▸ WHAT TO PRODUCE
Output all of the listing, leaving every line exactly as written.

━━ RECORDED DATA ━━

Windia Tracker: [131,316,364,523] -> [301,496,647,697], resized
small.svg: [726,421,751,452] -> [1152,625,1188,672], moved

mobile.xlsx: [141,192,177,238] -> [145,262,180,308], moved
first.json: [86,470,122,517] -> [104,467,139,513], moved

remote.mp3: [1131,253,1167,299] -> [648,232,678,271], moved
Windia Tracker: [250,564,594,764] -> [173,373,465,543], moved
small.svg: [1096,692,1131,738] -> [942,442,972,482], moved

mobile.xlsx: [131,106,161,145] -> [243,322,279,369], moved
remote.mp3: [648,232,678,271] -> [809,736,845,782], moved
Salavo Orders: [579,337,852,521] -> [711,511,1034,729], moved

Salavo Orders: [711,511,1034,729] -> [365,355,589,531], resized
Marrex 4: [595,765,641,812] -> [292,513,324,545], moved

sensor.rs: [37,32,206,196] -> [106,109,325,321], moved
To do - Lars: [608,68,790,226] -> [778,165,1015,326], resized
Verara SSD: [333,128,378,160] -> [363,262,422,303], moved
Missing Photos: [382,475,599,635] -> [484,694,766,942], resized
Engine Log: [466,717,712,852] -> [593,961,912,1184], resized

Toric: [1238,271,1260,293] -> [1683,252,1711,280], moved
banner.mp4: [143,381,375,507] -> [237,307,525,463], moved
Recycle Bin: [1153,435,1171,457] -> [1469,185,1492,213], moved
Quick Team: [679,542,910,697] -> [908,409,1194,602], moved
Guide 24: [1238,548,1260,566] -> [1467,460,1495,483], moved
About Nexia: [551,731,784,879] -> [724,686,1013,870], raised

━━━

▸ EXERCISE OUTPUT
Windia Tracker: [131,316,364,523] -> [301,496,647,697], resized
small.svg: [726,421,751,452] -> [1152,625,1188,672], moved

mobile.xlsx: [141,192,177,238] -> [145,262,180,308], moved
first.json: [86,470,122,517] -> [104,467,139,513], moved

remote.mp3: [1131,253,1167,299] -> [648,232,678,271], moved
Windia Tracker: [250,564,594,764] -> [173,373,465,543], moved
small.svg: [1096,692,1131,738] -> [942,442,972,482], moved

mobile.xlsx: [131,106,161,145] -> [243,322,279,369], moved
remote.mp3: [648,232,678,271] -> [809,736,845,782], moved
Salavo Orders: [579,337,852,521] -> [711,511,1034,729], moved

Salavo Orders: [711,511,1034,729] -> [365,355,589,531], resized
Marrex 4: [595,765,641,812] -> [292,513,324,545], moved

sensor.rs: [37,32,206,196] -> [106,109,325,321], moved
To do - Lars: [608,68,790,226] -> [778,165,1015,326], resized
Verara SSD: [333,128,378,160] -> [363,262,422,303], moved
Missing Photos: [382,475,599,635] -> [484,694,766,942], resized
Engine Log: [466,717,712,852] -> [593,961,912,1184], resized

Toric: [1238,271,1260,293] -> [1683,252,1711,280], moved
banner.mp4: [143,381,375,507] -> [237,307,525,463], moved
Recycle Bin: [1153,435,1171,457] -> [1469,185,1492,213], moved
Quick Team: [679,542,910,697] -> [908,409,1194,602], moved
Guide 24: [1238,548,1260,566] -> [1467,460,1495,483], moved
About Nexia: [551,731,784,879] -> [724,686,1013,870], raised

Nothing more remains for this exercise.